| WORK TO COMPLETE |
Find the line containing "orange plate A3" in the entries below. Restate it and each line after it, word for word, up to and including the line containing "grey brick G4:G5".

| EXTRACTED DATA |
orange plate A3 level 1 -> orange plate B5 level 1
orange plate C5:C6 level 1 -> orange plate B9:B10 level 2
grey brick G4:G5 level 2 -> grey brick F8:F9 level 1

---

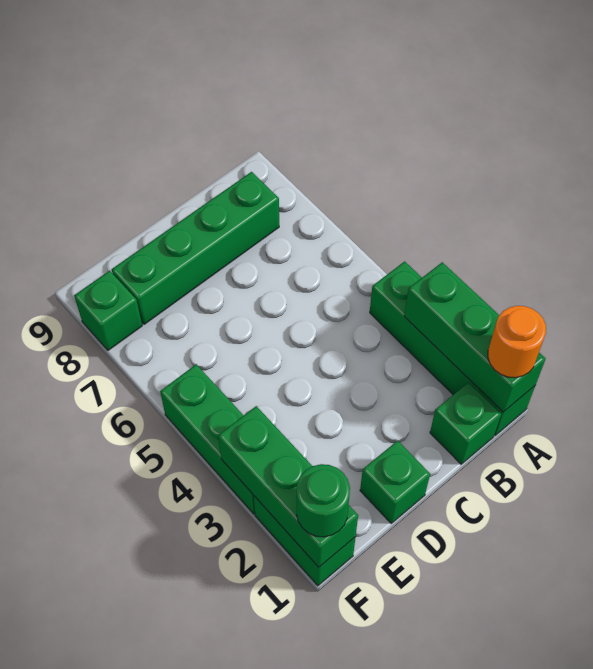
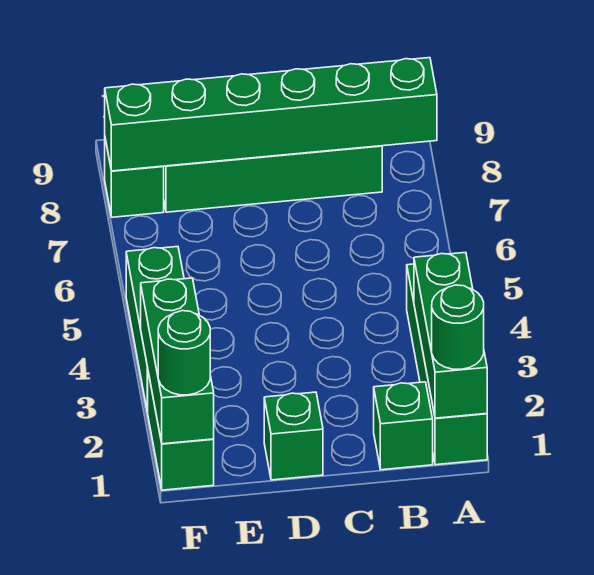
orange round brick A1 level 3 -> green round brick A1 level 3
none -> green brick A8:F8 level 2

* * *

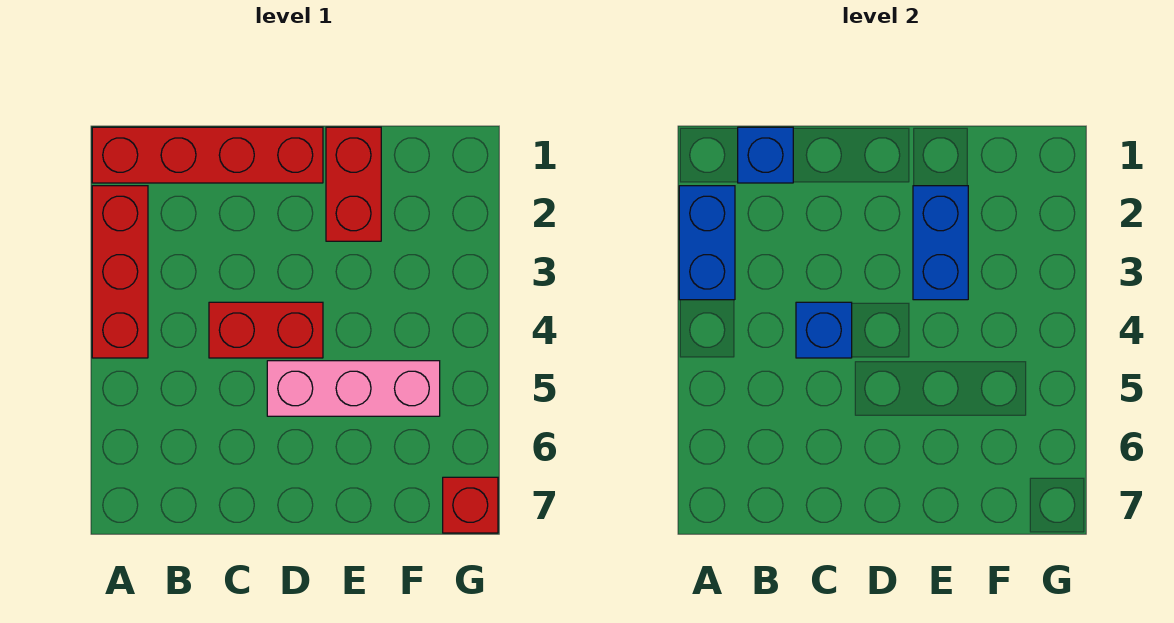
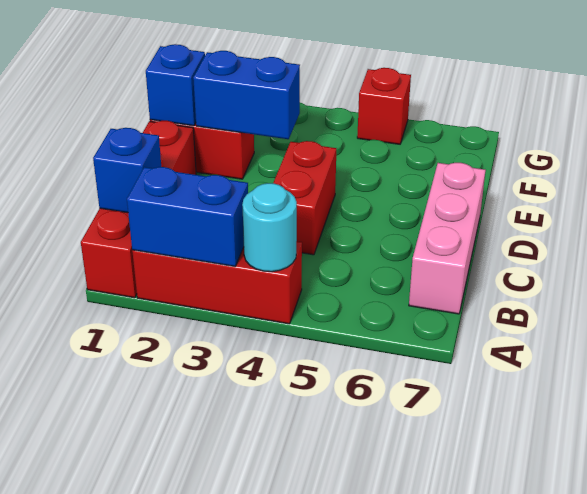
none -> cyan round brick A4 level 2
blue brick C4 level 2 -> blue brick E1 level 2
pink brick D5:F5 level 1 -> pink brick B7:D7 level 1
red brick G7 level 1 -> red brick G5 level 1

| ANSWER BELOW |
orange plate A3 level 1 -> orange plate B5 level 1
orange plate C5:C6 level 1 -> orange plate B9:B10 level 2
grey brick G4:G5 level 2 -> grey brick F8:F9 level 1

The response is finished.